Write down the listing again exactly as it appears below, without its pictures.

(DATA EXTRACTS begins)

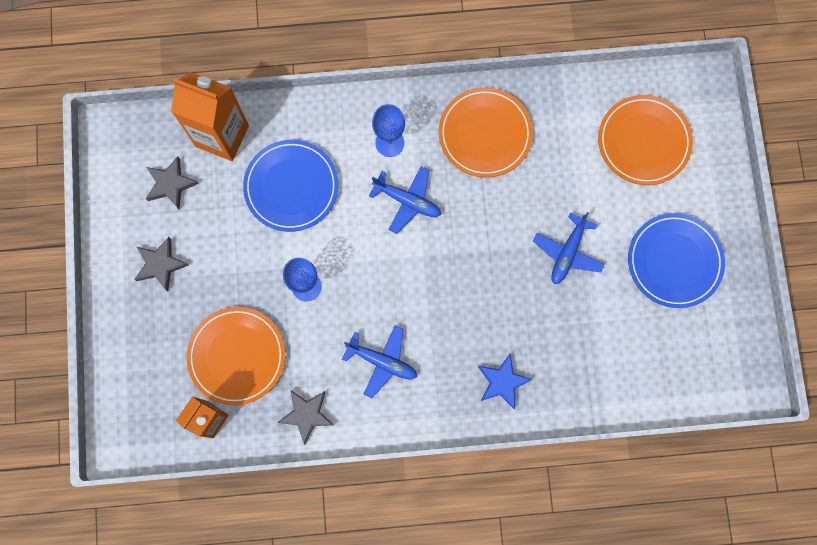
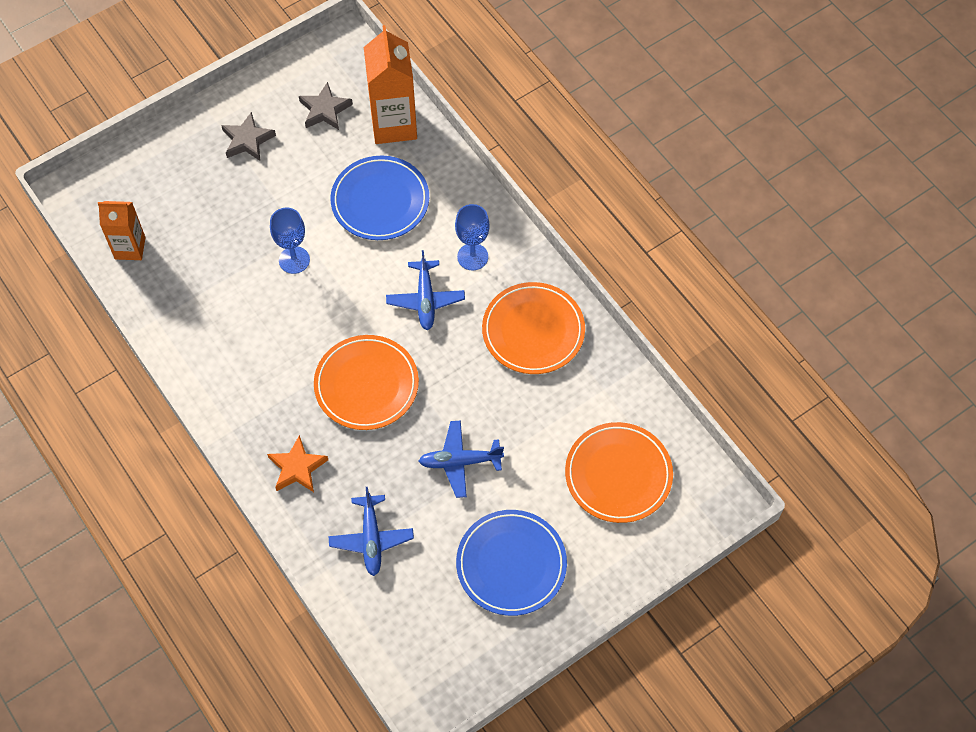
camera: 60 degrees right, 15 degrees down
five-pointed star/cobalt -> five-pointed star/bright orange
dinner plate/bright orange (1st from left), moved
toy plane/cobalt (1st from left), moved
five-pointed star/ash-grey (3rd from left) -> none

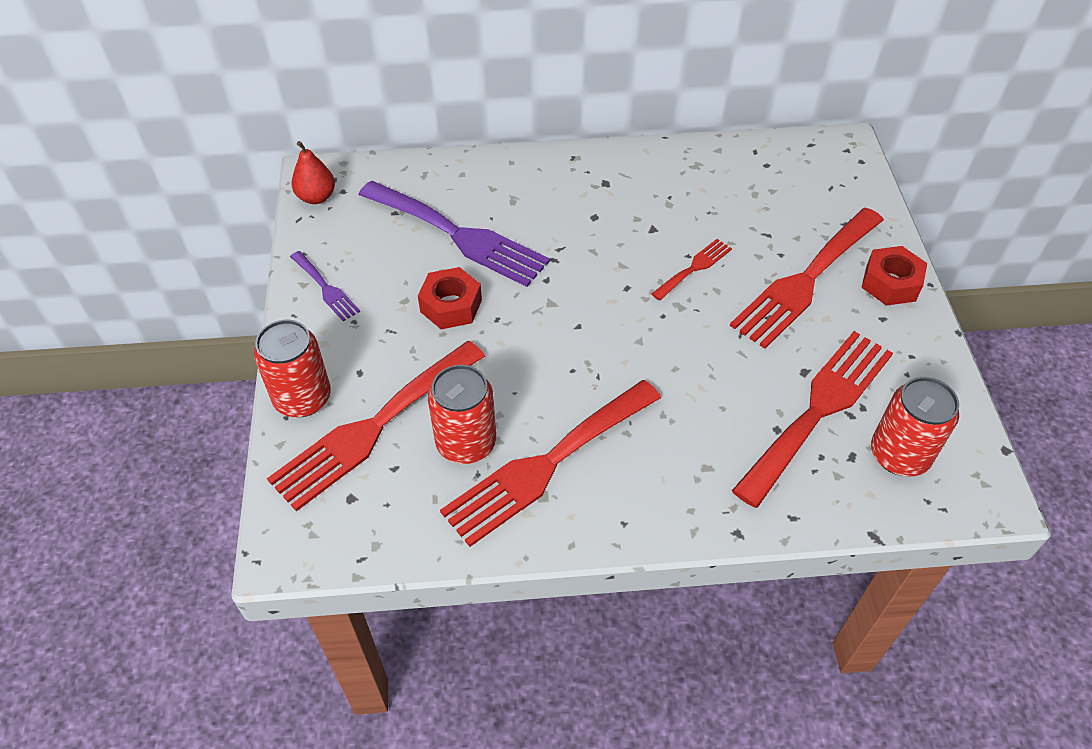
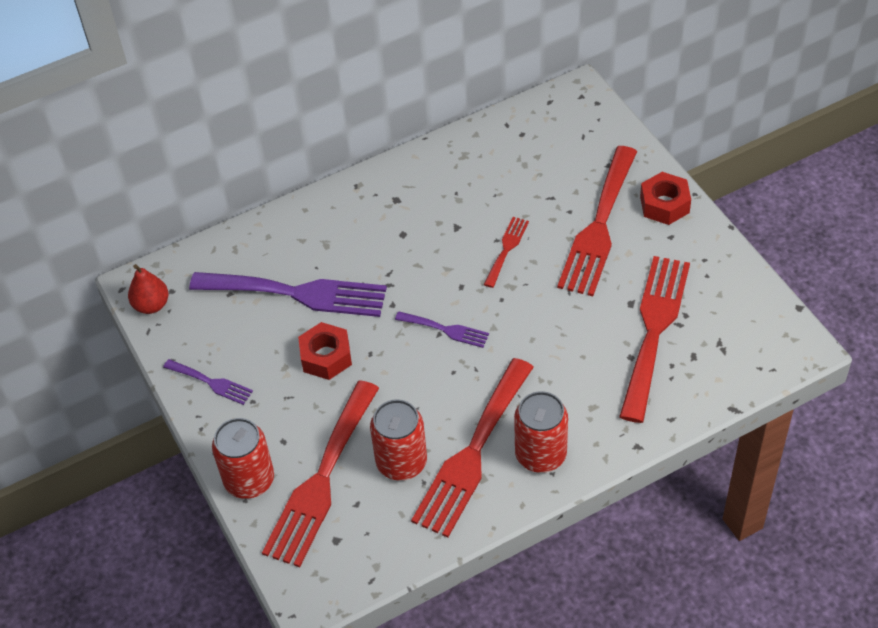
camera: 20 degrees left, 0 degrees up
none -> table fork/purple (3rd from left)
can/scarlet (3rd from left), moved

(DATA EXTRACTS ends)

• **ANSWER SPACE**
camera: 60 degrees right, 15 degrees down
five-pointed star/cobalt -> five-pointed star/bright orange
dinner plate/bright orange (1st from left), moved
toy plane/cobalt (1st from left), moved
five-pointed star/ash-grey (3rd from left) -> none

camera: 20 degrees left, 0 degrees up
none -> table fork/purple (3rd from left)
can/scarlet (3rd from left), moved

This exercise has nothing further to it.